* THE TASK *
Report how many lines in the data include the string "down", and add nothing else.

======== RECORDS FOR THIS EXERCISE

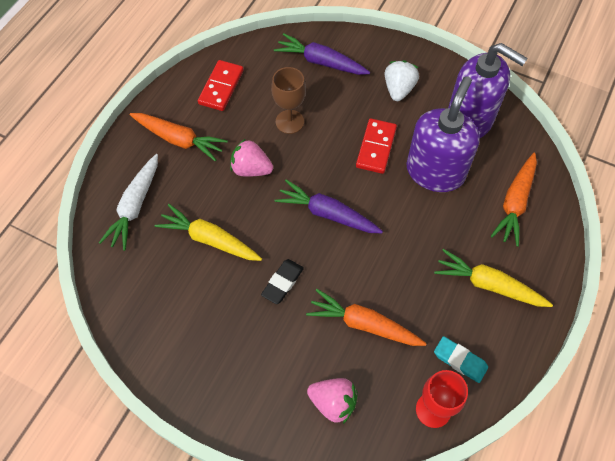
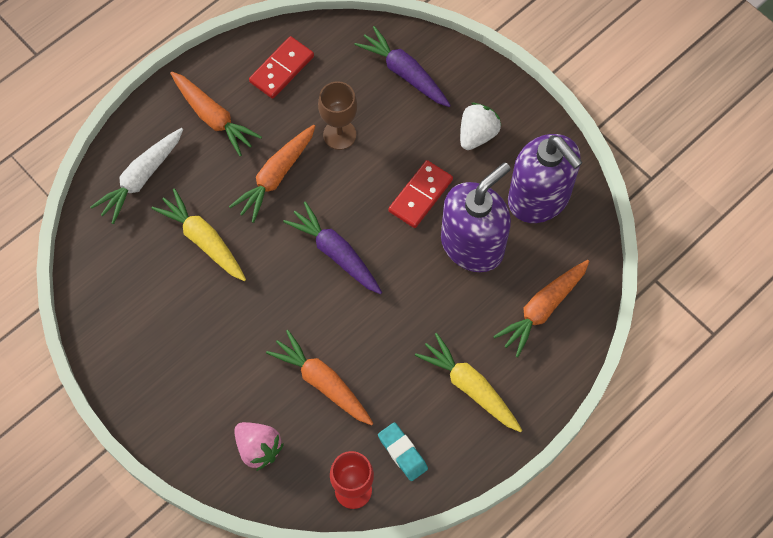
camera: 20 degrees right, 5 degrees up
(251, 169) = (276, 176): pink strawberry -> orange carrot
(282, 283) = (259, 311): black eraser -> none

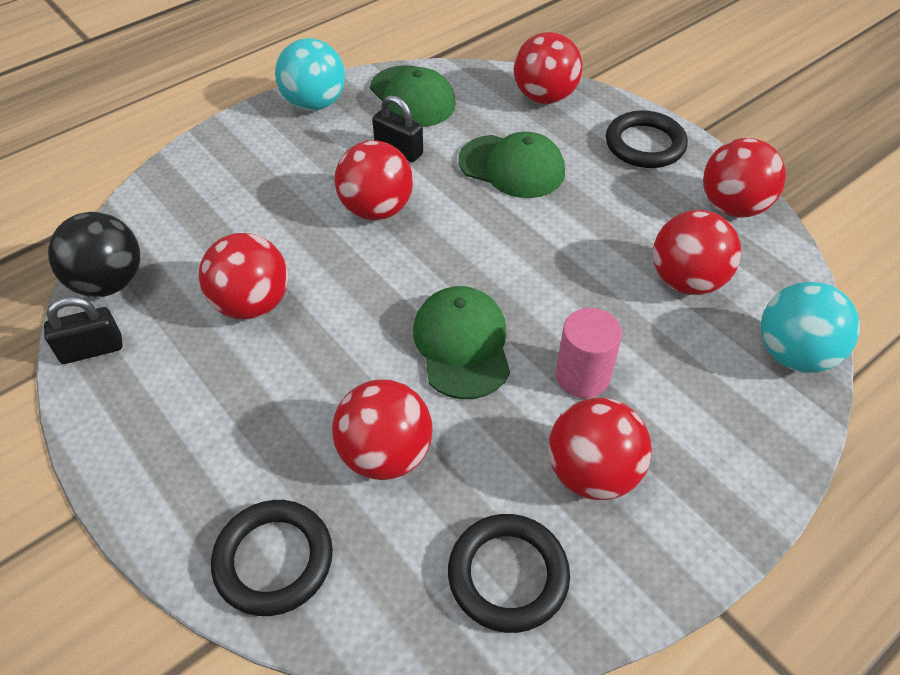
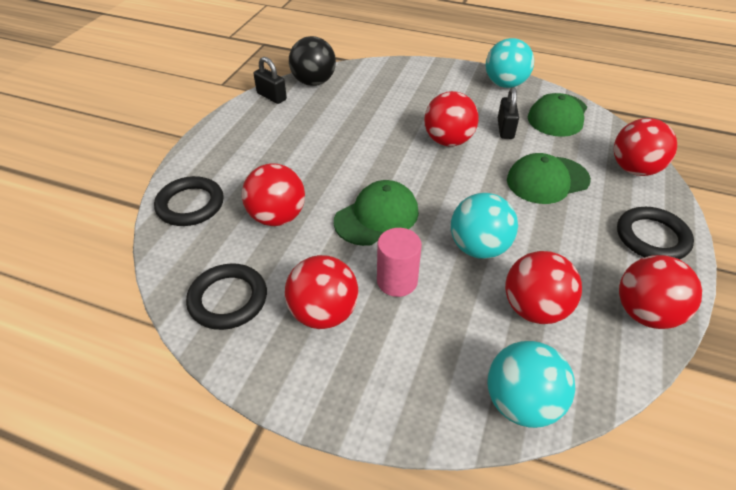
camera: 60 degrees right, 5 degrees down
(252, 304) = (338, 129): red ball -> none
(512, 167) = (547, 180): green cap -> green cap turned 75 degrees clockwise
(576, 278) = (479, 248): none -> turquoise ball

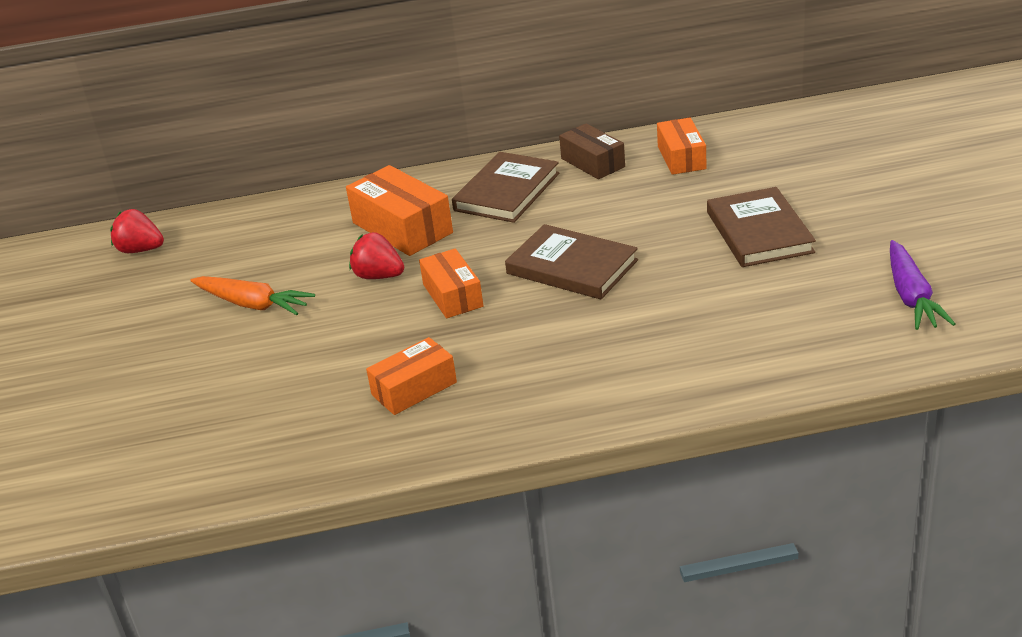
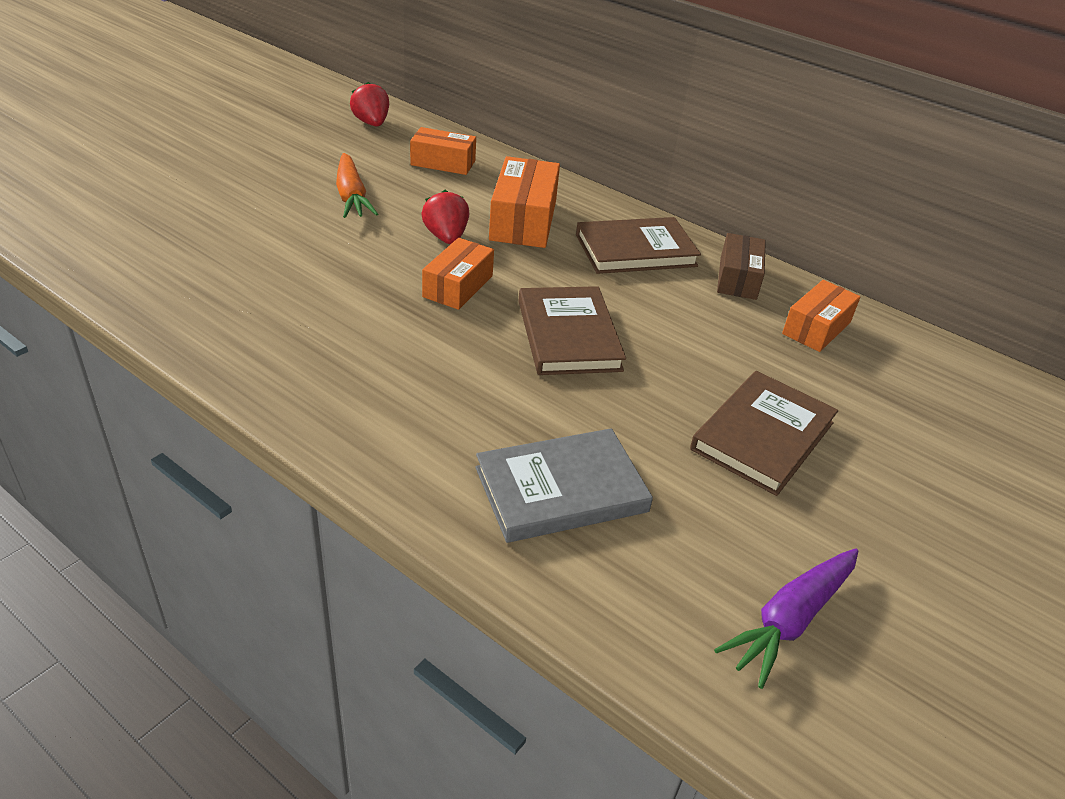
camera: 40 degrees right, 5 degrees up
(414, 388) = (309, 322): orange box -> orange box (443, 163)
(725, 337) = (561, 490): none -> grey book

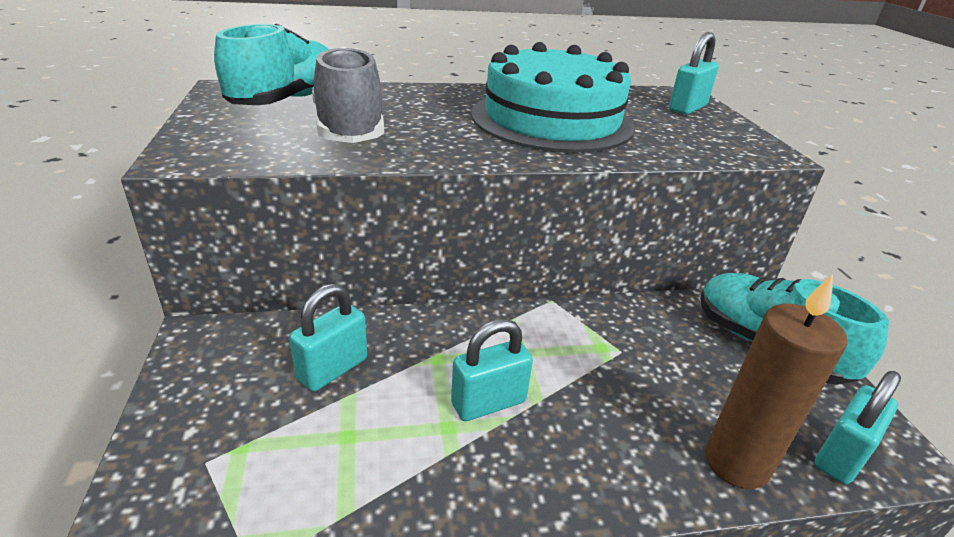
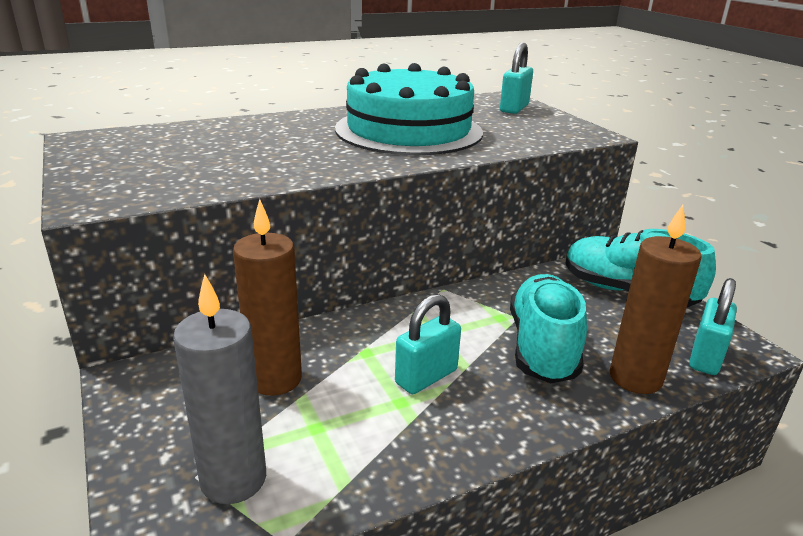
camera: 15 degrees left, 5 degrees down
(239, 476) = (233, 479): none -> grey candle
(287, 100) = (153, 142): turquoise shoe -> turquoise shoe (542, 347)
(332, 369) = (275, 379): turquoise padlock -> brown candle
(350, 129) = (234, 159): grey shoe -> none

================

* SOLUTION TO THE EXERCISE *
2